> **What needs to be done**:
Copy exactly. Begin with the line that contains "orange screwdriver: 1 -> 0" and stop after the last line of the records.

> **Study material**:

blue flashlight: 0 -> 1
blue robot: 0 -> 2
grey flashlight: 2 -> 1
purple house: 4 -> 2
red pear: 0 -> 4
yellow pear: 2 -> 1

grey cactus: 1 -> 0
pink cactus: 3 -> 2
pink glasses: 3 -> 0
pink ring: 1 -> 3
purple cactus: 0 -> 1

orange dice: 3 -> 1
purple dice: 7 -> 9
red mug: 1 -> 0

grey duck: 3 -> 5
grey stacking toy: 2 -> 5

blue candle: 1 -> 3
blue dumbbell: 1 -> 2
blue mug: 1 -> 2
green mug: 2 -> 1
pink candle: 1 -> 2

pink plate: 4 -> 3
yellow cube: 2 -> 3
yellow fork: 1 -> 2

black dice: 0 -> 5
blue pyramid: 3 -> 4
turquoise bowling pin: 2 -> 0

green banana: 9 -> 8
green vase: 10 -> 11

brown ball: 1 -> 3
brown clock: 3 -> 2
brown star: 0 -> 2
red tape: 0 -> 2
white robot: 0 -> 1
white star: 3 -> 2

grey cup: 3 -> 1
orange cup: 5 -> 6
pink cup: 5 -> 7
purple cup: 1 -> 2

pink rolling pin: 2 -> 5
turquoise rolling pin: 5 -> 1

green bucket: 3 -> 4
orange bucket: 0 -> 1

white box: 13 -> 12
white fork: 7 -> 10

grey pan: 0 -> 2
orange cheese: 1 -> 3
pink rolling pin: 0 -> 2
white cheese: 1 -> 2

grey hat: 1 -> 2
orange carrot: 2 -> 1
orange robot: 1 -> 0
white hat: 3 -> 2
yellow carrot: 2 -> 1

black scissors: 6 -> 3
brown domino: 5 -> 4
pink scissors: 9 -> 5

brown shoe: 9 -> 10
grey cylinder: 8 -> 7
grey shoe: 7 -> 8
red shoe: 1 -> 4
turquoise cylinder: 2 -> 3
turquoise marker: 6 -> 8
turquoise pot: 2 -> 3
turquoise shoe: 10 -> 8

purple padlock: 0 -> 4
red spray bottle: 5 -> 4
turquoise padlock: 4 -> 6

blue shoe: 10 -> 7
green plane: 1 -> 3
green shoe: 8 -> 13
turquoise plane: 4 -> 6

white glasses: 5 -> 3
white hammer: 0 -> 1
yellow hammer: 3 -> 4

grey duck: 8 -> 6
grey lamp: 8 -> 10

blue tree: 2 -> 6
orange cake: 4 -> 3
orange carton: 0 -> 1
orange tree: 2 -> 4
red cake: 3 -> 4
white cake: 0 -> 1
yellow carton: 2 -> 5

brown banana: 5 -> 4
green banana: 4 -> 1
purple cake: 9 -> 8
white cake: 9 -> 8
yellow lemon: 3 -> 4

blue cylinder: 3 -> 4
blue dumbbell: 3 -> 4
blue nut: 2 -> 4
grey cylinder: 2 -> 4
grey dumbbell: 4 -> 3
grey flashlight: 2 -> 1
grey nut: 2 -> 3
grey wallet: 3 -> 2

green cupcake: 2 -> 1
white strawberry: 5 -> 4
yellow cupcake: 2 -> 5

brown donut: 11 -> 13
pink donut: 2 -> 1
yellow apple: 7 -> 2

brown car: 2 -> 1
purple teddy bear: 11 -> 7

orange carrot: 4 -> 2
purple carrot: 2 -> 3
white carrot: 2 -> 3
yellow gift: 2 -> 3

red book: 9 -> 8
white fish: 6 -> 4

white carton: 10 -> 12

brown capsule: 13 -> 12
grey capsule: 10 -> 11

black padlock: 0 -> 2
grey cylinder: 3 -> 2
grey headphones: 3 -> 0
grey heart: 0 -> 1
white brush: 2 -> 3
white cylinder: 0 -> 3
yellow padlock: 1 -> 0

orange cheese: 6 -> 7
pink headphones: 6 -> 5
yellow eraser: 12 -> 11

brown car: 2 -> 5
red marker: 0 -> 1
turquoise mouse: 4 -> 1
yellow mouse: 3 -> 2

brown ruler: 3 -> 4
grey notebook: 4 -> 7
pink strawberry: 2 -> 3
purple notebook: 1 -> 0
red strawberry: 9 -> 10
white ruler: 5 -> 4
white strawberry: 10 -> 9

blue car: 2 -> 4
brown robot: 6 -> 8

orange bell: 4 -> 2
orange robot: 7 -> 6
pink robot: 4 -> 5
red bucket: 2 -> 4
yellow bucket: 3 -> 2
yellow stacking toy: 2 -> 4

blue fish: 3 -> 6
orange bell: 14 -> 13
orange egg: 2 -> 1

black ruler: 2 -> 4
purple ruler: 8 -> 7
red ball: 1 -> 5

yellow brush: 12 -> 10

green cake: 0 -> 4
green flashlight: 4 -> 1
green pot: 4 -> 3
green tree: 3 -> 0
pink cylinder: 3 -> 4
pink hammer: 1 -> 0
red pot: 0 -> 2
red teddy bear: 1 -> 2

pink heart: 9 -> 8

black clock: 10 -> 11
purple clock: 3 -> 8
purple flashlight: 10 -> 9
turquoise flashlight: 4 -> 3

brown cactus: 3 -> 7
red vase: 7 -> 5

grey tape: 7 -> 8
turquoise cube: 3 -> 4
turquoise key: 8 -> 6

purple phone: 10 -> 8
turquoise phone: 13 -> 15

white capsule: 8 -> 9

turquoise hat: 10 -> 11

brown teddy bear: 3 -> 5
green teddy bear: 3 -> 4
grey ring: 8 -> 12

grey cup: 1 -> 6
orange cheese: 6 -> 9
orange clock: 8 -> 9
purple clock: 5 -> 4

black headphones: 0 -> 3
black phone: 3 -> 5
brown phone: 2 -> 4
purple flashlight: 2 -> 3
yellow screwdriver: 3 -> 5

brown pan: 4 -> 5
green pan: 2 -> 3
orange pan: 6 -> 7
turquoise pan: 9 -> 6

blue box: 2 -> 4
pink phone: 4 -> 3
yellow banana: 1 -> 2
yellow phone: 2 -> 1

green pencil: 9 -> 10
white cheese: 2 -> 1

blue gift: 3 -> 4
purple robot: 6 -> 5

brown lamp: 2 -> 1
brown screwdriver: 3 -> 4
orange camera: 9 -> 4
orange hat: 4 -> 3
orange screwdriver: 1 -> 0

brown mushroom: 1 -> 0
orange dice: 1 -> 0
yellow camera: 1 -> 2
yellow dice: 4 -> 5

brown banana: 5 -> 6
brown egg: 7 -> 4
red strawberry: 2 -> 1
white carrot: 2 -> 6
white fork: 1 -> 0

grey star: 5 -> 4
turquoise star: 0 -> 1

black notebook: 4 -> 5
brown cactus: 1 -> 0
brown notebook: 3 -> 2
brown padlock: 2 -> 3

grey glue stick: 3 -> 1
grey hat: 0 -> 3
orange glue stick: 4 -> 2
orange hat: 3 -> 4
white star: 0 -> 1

> **Response to this exercise**:
orange screwdriver: 1 -> 0

brown mushroom: 1 -> 0
orange dice: 1 -> 0
yellow camera: 1 -> 2
yellow dice: 4 -> 5

brown banana: 5 -> 6
brown egg: 7 -> 4
red strawberry: 2 -> 1
white carrot: 2 -> 6
white fork: 1 -> 0

grey star: 5 -> 4
turquoise star: 0 -> 1

black notebook: 4 -> 5
brown cactus: 1 -> 0
brown notebook: 3 -> 2
brown padlock: 2 -> 3

grey glue stick: 3 -> 1
grey hat: 0 -> 3
orange glue stick: 4 -> 2
orange hat: 3 -> 4
white star: 0 -> 1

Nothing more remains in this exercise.